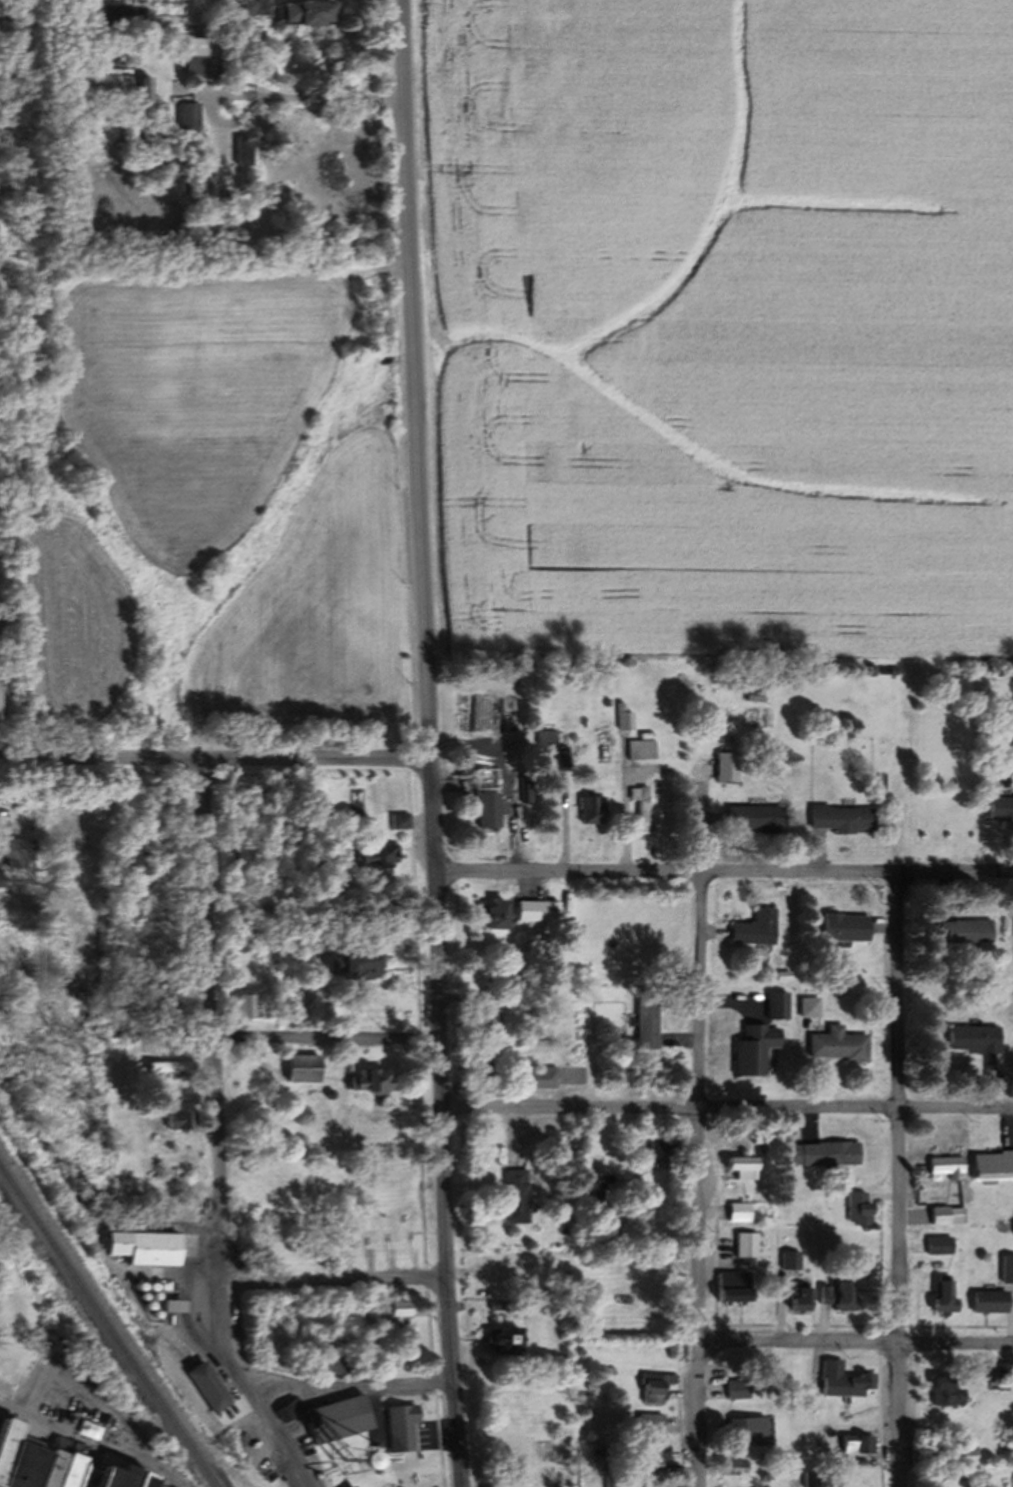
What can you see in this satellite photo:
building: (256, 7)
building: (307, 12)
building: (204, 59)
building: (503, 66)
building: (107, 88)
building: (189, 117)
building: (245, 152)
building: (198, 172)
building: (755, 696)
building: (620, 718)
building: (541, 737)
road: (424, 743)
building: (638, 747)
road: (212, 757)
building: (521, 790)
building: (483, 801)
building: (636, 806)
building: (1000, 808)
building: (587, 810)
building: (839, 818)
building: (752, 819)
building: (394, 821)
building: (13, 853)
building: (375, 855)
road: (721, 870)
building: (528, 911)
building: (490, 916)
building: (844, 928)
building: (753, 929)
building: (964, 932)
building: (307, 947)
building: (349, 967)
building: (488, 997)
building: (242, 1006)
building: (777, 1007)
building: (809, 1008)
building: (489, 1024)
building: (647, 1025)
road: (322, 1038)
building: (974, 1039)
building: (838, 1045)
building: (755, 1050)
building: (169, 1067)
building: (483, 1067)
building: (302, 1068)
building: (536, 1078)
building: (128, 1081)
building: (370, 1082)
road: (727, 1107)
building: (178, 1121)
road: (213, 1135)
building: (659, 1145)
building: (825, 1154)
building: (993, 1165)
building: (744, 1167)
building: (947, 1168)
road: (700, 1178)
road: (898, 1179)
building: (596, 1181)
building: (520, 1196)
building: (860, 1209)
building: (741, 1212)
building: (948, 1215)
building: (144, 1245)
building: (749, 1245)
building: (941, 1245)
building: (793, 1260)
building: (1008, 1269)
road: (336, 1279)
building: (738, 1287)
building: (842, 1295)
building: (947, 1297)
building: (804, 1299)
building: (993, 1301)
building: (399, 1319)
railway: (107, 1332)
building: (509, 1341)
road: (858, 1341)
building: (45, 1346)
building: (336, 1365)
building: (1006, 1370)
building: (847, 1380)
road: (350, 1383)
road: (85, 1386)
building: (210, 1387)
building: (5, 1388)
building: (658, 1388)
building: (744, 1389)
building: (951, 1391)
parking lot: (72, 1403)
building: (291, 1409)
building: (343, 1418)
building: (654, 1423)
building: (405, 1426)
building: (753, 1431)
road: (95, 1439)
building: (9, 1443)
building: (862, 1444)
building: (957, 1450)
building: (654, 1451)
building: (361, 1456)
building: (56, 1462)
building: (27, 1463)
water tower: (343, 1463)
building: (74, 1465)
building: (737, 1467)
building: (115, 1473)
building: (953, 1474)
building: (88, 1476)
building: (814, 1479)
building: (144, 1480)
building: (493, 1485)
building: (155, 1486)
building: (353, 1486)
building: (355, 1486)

========================================================================

BRIEF: Quote all the lines above exactly as given. Do not include the pictures.

WRITTEN ANSWER:
What can you see in this satellite photo:
building: (256, 7)
building: (307, 12)
building: (204, 59)
building: (503, 66)
building: (107, 88)
building: (189, 117)
building: (245, 152)
building: (198, 172)
building: (755, 696)
building: (620, 718)
building: (541, 737)
road: (424, 743)
building: (638, 747)
road: (212, 757)
building: (521, 790)
building: (483, 801)
building: (636, 806)
building: (1000, 808)
building: (587, 810)
building: (839, 818)
building: (752, 819)
building: (394, 821)
building: (13, 853)
building: (375, 855)
road: (721, 870)
building: (528, 911)
building: (490, 916)
building: (844, 928)
building: (753, 929)
building: (964, 932)
building: (307, 947)
building: (349, 967)
building: (488, 997)
building: (242, 1006)
building: (777, 1007)
building: (809, 1008)
building: (489, 1024)
building: (647, 1025)
road: (322, 1038)
building: (974, 1039)
building: (838, 1045)
building: (755, 1050)
building: (169, 1067)
building: (483, 1067)
building: (302, 1068)
building: (536, 1078)
building: (128, 1081)
building: (370, 1082)
road: (727, 1107)
building: (178, 1121)
road: (213, 1135)
building: (659, 1145)
building: (825, 1154)
building: (993, 1165)
building: (744, 1167)
building: (947, 1168)
road: (700, 1178)
road: (898, 1179)
building: (596, 1181)
building: (520, 1196)
building: (860, 1209)
building: (741, 1212)
building: (948, 1215)
building: (144, 1245)
building: (749, 1245)
building: (941, 1245)
building: (793, 1260)
building: (1008, 1269)
road: (336, 1279)
building: (738, 1287)
building: (842, 1295)
building: (947, 1297)
building: (804, 1299)
building: (993, 1301)
building: (399, 1319)
railway: (107, 1332)
building: (509, 1341)
road: (858, 1341)
building: (45, 1346)
building: (336, 1365)
building: (1006, 1370)
building: (847, 1380)
road: (350, 1383)
road: (85, 1386)
building: (210, 1387)
building: (5, 1388)
building: (658, 1388)
building: (744, 1389)
building: (951, 1391)
parking lot: (72, 1403)
building: (291, 1409)
building: (343, 1418)
building: (654, 1423)
building: (405, 1426)
building: (753, 1431)
road: (95, 1439)
building: (9, 1443)
building: (862, 1444)
building: (957, 1450)
building: (654, 1451)
building: (361, 1456)
building: (56, 1462)
building: (27, 1463)
water tower: (343, 1463)
building: (74, 1465)
building: (737, 1467)
building: (115, 1473)
building: (953, 1474)
building: (88, 1476)
building: (814, 1479)
building: (144, 1480)
building: (493, 1485)
building: (155, 1486)
building: (353, 1486)
building: (355, 1486)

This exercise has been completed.